Segment Start: Records to use
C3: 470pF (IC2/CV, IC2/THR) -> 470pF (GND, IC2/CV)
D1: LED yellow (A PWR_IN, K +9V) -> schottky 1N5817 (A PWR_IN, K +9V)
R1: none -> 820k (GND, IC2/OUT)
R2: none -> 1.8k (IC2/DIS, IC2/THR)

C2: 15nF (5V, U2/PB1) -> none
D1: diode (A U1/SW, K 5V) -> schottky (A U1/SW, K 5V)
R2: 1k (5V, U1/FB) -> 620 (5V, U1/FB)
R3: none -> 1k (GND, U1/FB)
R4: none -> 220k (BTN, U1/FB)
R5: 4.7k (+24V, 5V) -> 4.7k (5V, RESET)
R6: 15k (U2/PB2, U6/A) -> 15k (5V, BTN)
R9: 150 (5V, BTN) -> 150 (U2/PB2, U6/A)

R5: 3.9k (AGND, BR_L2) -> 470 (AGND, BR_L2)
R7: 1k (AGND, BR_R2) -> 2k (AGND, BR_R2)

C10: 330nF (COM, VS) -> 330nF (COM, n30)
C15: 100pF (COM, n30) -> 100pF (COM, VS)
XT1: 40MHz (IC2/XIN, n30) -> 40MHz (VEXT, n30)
Segment End: Records to use
Filter the listing above for lines with the word "none", and copy each one you find.

:: The answer ::
R1: none -> 820k (GND, IC2/OUT)
R2: none -> 1.8k (IC2/DIS, IC2/THR)
C2: 15nF (5V, U2/PB1) -> none
R3: none -> 1k (GND, U1/FB)
R4: none -> 220k (BTN, U1/FB)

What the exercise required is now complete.